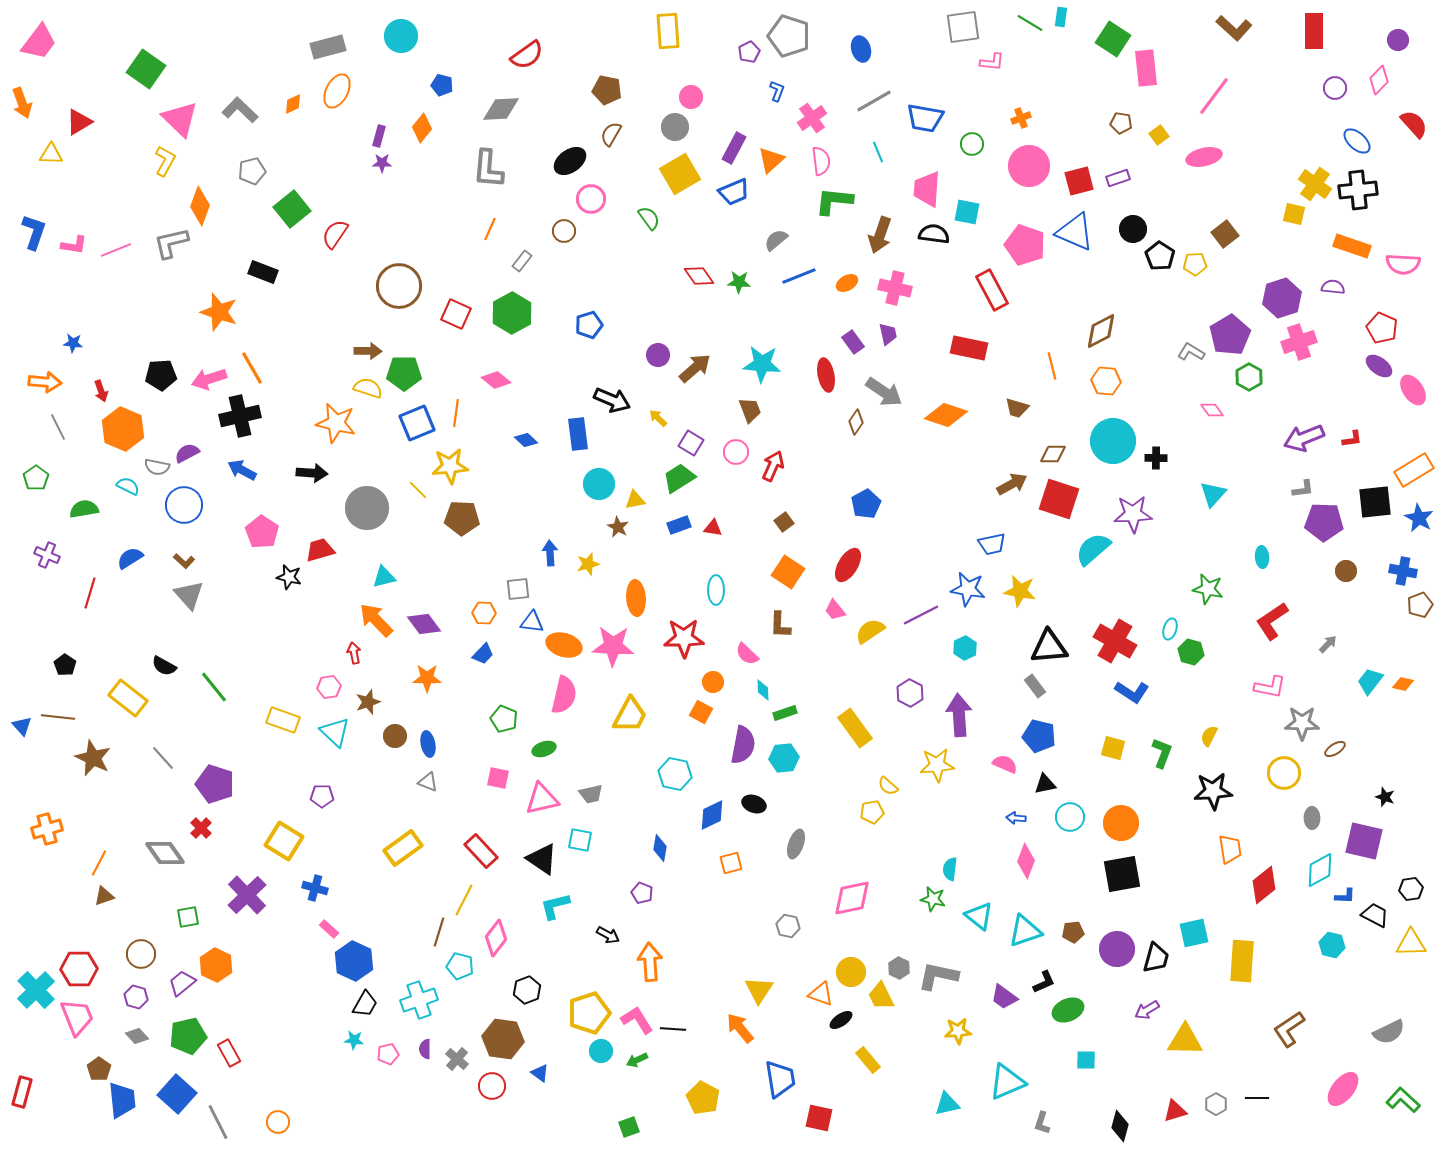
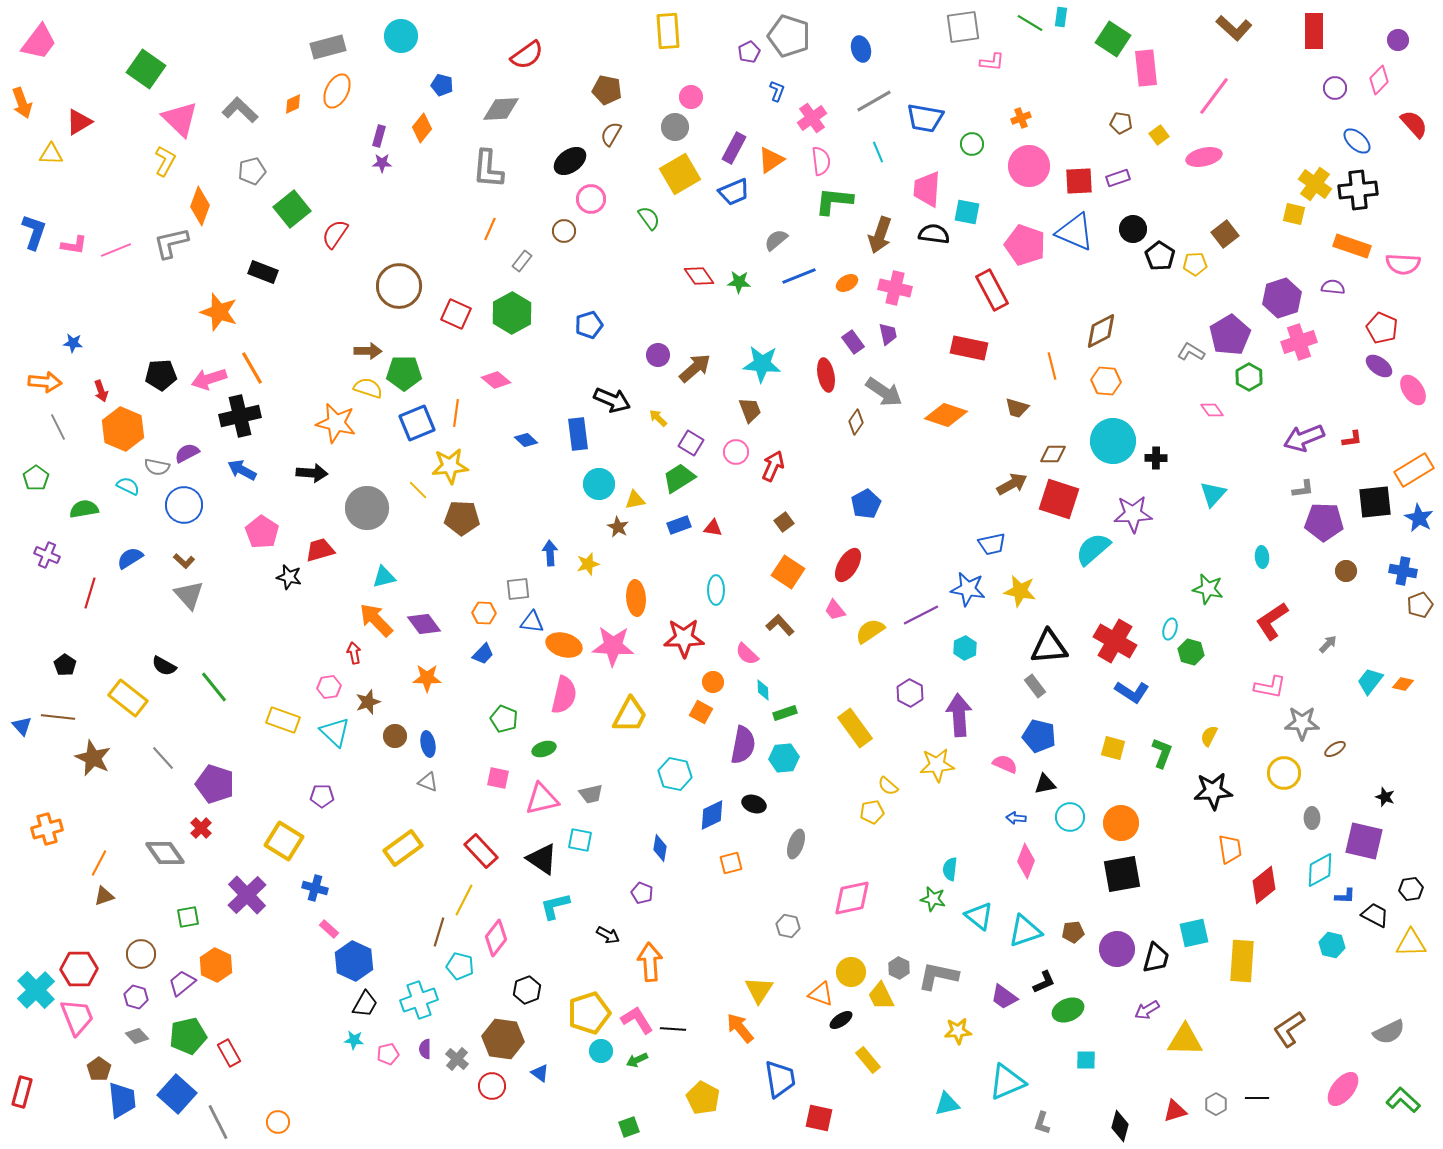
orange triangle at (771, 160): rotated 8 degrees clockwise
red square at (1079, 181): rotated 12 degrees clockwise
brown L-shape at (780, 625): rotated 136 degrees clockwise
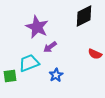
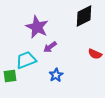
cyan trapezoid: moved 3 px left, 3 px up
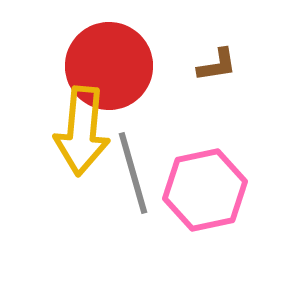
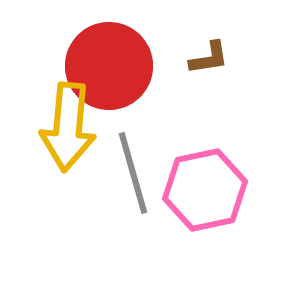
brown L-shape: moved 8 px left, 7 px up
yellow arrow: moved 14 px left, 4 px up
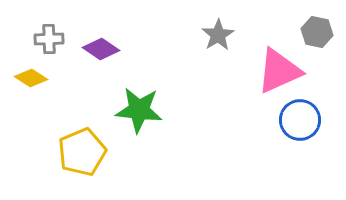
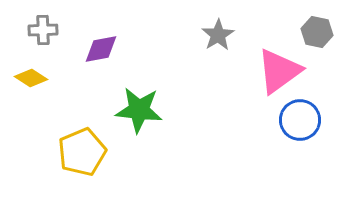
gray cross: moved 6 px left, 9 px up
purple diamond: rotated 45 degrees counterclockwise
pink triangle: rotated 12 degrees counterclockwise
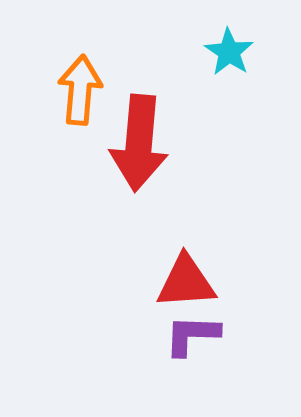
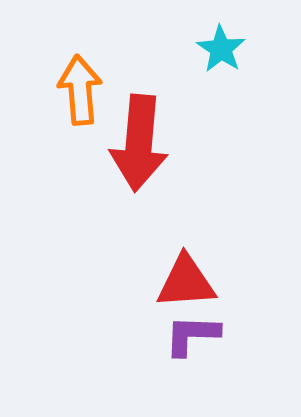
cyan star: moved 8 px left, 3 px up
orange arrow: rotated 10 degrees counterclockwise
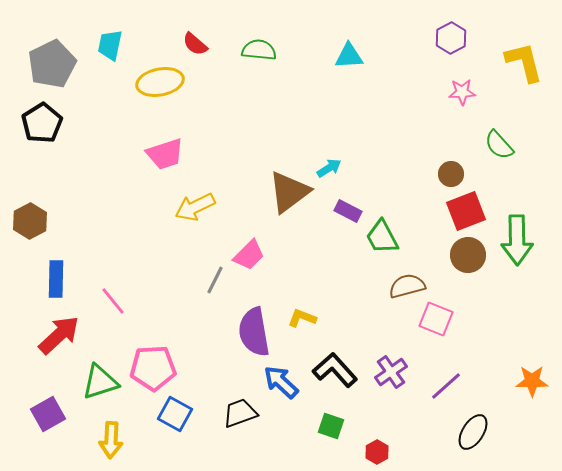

- **REQUIRED WORK**:
Retype everything in the entries above exactly. The pictures are to be omitted.

- **ANSWER TO THIS EXERCISE**:
orange triangle at (771, 160): rotated 8 degrees clockwise
red square at (1079, 181): rotated 12 degrees clockwise
brown L-shape at (780, 625): rotated 136 degrees clockwise
cyan trapezoid: moved 3 px left, 3 px up
brown L-shape: moved 8 px left, 7 px up
yellow arrow: moved 14 px left, 4 px up
gray cross: moved 6 px left, 9 px up
purple diamond: rotated 45 degrees counterclockwise
pink triangle: rotated 12 degrees counterclockwise
cyan star: moved 8 px left, 3 px up
orange arrow: rotated 10 degrees counterclockwise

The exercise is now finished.